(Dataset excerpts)
- - -

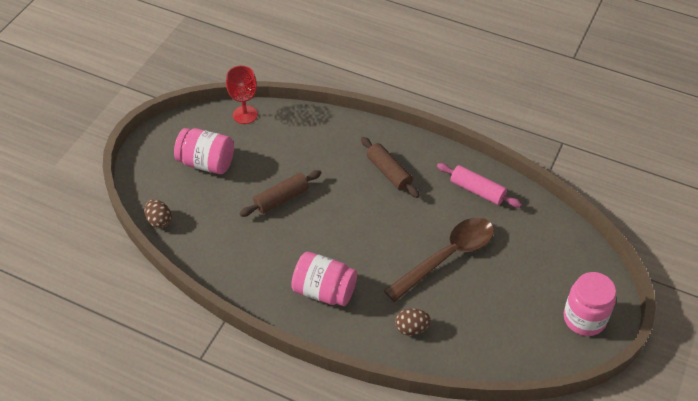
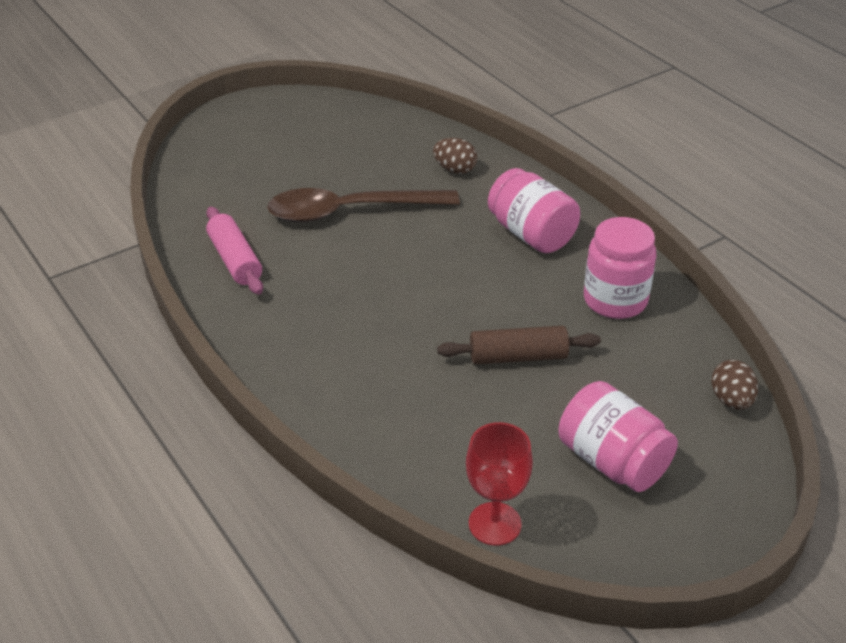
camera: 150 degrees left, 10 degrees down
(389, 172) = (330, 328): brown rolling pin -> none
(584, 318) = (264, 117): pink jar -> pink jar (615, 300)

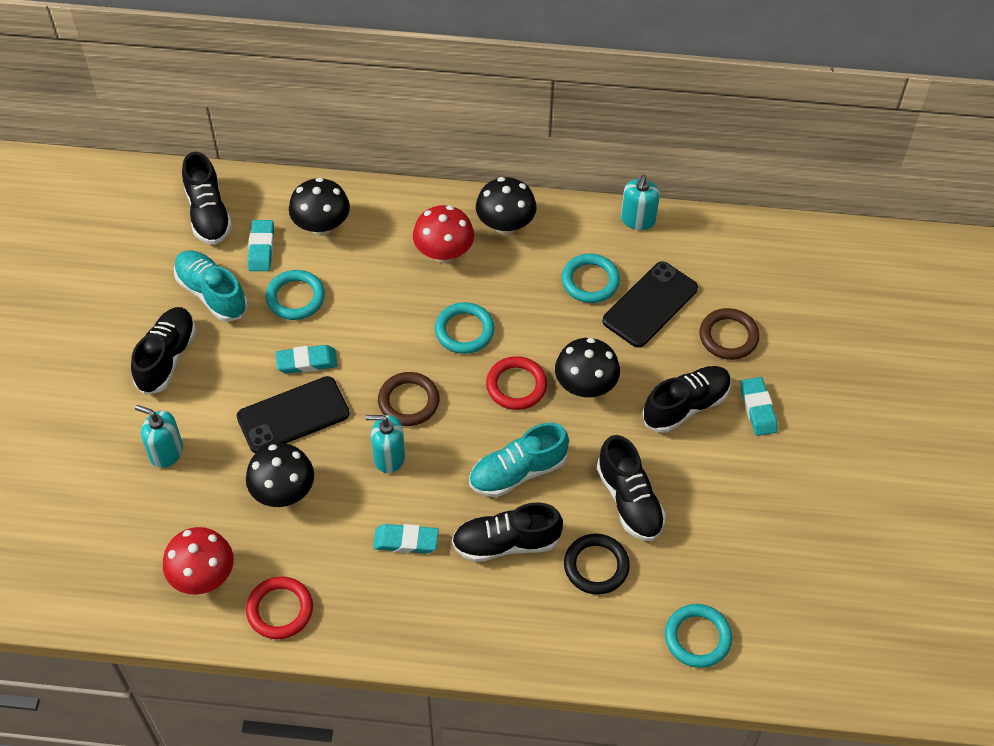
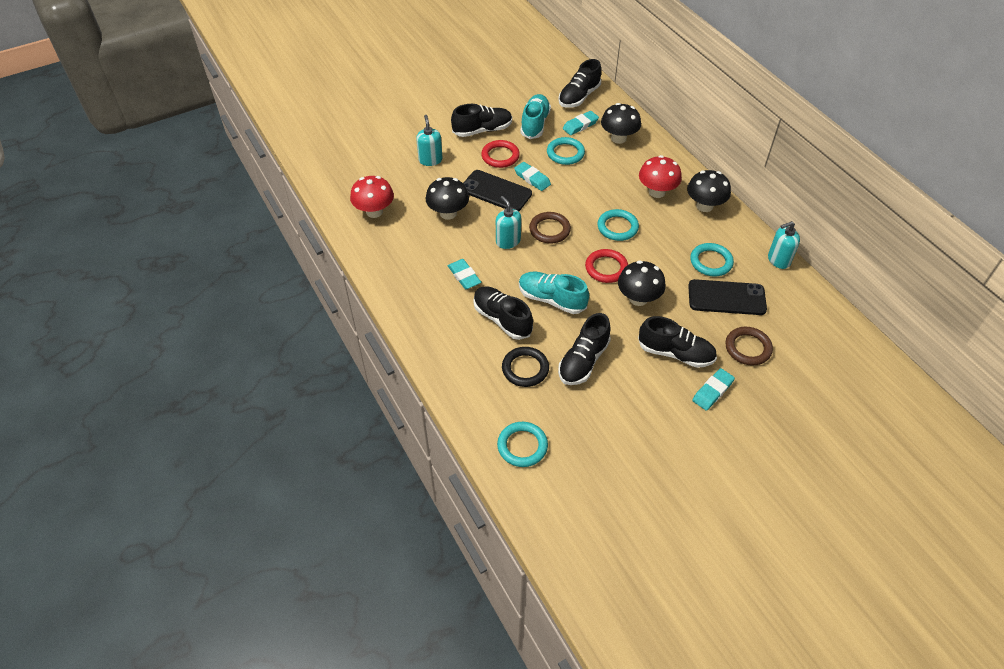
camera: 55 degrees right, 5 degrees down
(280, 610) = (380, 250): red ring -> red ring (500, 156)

- - -

**The problem**
Each line of the data that holds "down" should be copied.

**Task result**
camera: 150 degrees left, 10 degrees down
camera: 55 degrees right, 5 degrees down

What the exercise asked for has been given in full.